(Before-and-after object lists)
● ● ● ●

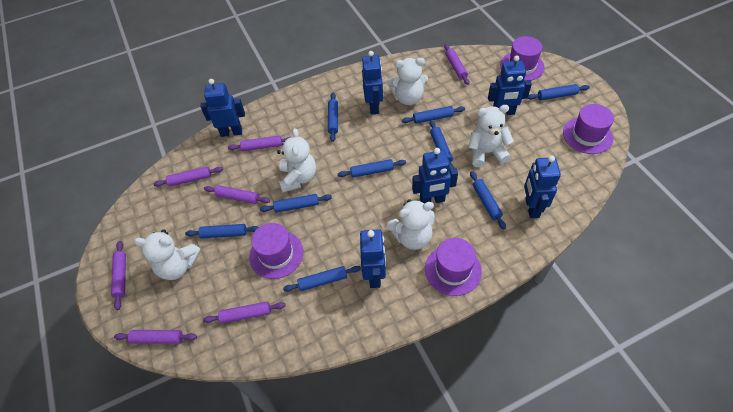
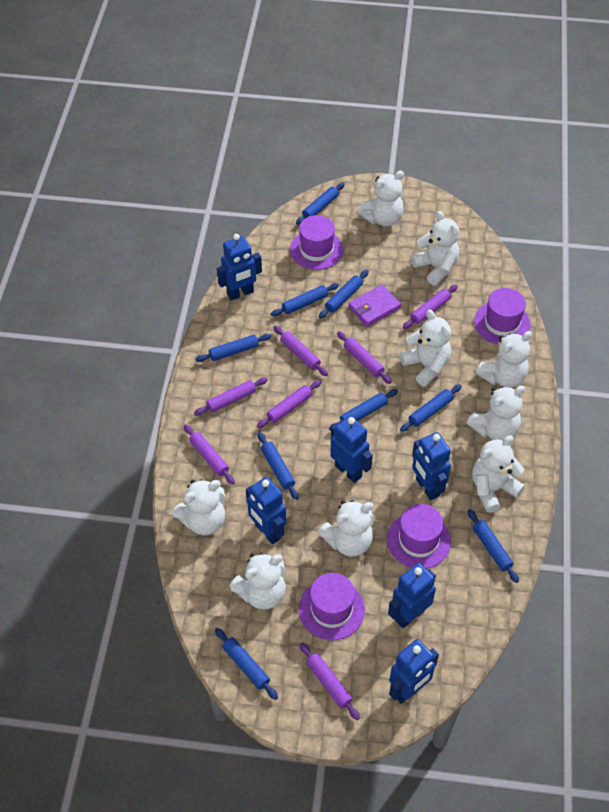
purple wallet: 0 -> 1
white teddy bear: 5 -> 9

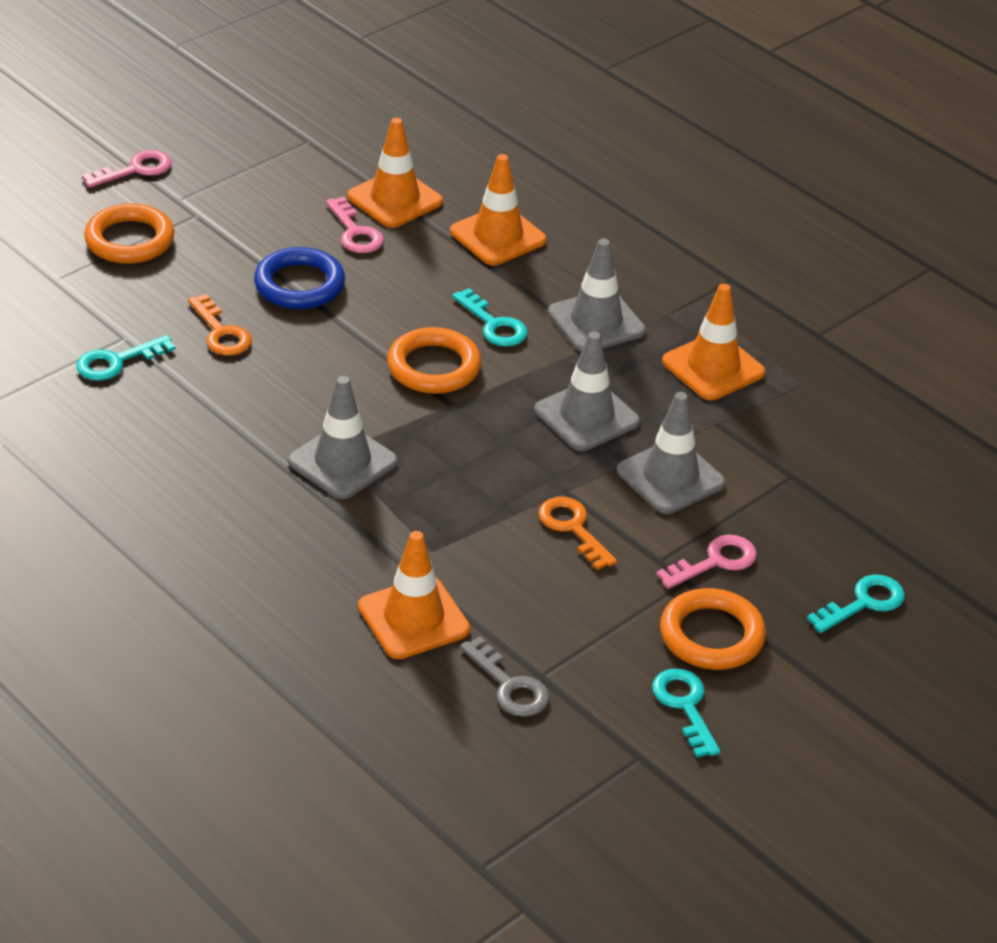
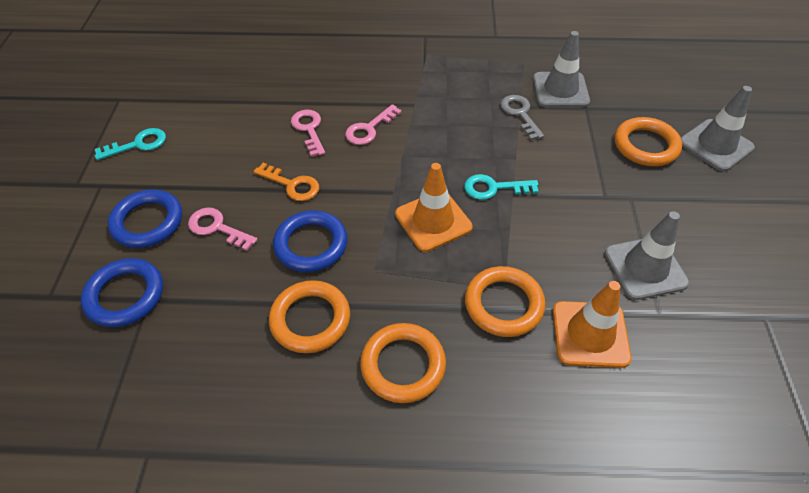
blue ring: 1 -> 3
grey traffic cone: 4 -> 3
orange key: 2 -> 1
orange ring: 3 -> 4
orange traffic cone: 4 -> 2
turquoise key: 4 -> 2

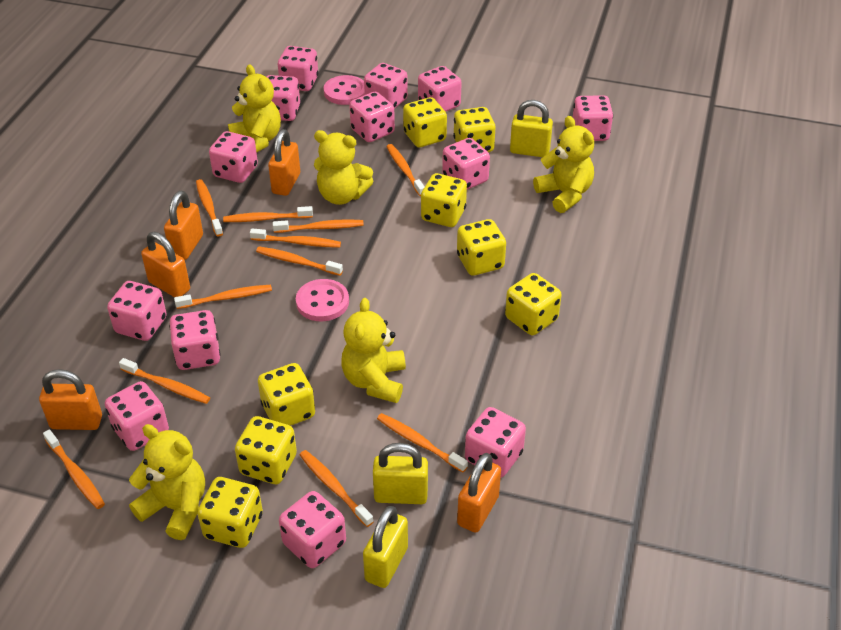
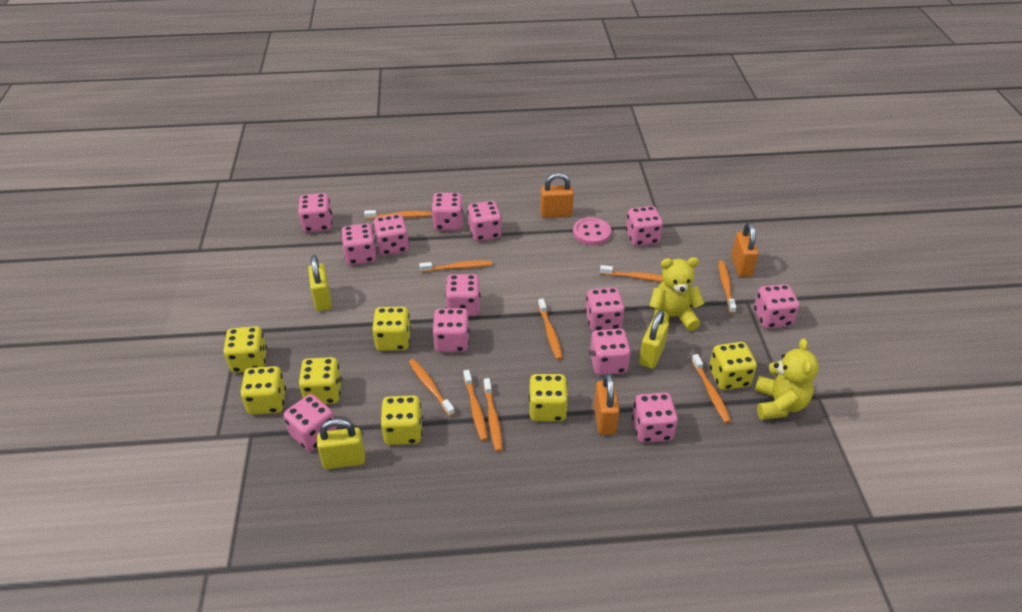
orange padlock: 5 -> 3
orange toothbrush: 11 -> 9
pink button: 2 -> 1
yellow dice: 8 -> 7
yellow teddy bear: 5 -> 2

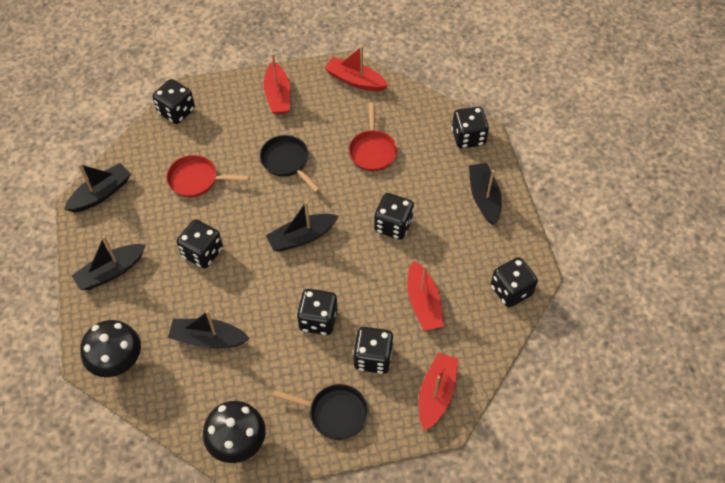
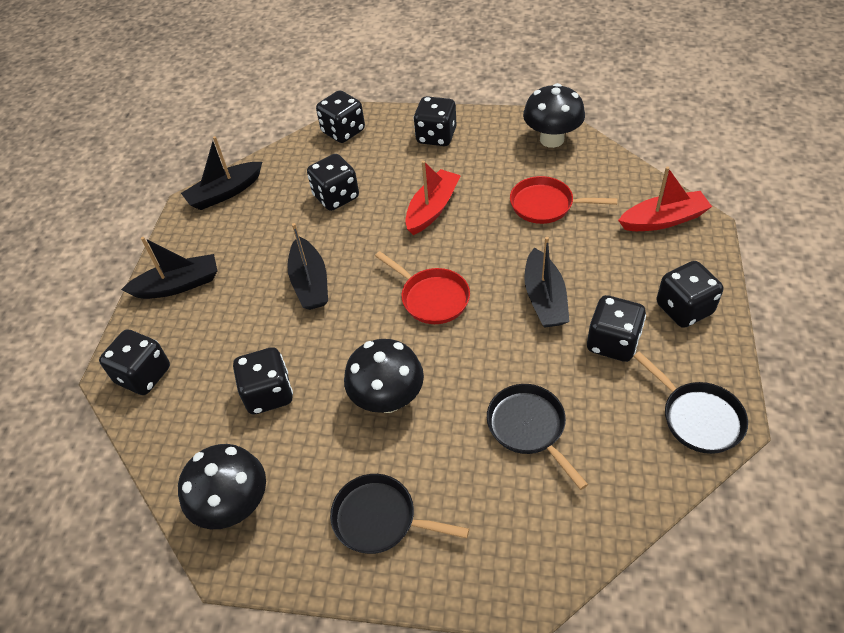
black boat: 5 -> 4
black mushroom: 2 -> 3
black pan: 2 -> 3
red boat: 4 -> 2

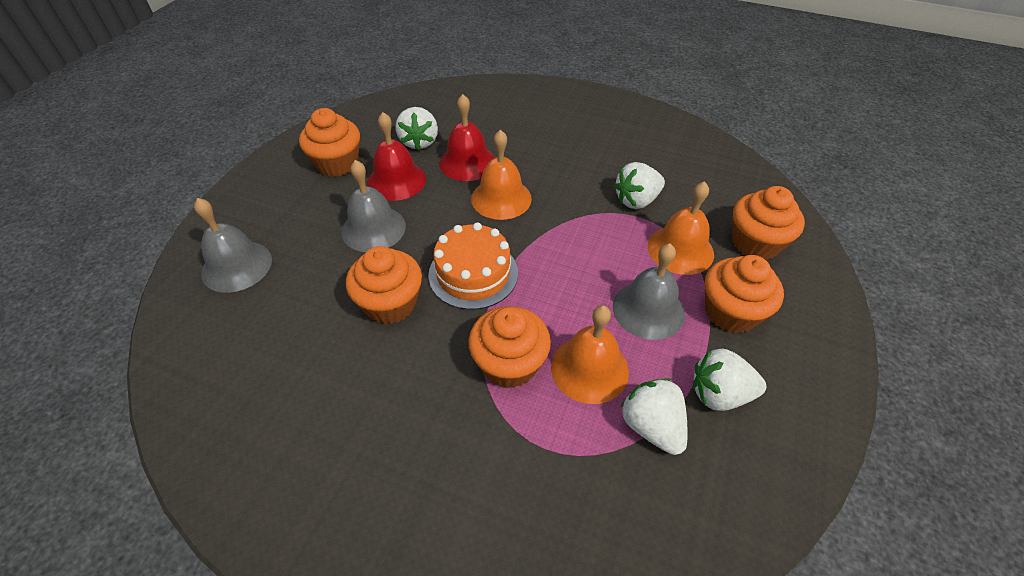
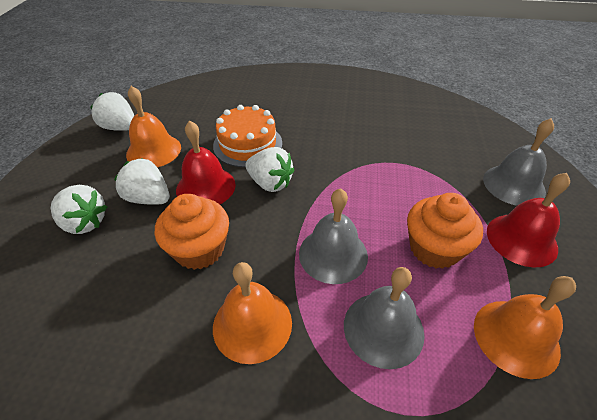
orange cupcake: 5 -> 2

● ● ● ●

● WORK TASK
Give back, exactly and with nothing added, the lines from the line with "orange traffic cone: 4 -> 2" through the final line of the data, both included; leave pictures out.

● ANSWER BOX
orange traffic cone: 4 -> 2
turquoise key: 4 -> 2

orange padlock: 5 -> 3
orange toothbrush: 11 -> 9
pink button: 2 -> 1
yellow dice: 8 -> 7
yellow teddy bear: 5 -> 2

black boat: 5 -> 4
black mushroom: 2 -> 3
black pan: 2 -> 3
red boat: 4 -> 2

orange cupcake: 5 -> 2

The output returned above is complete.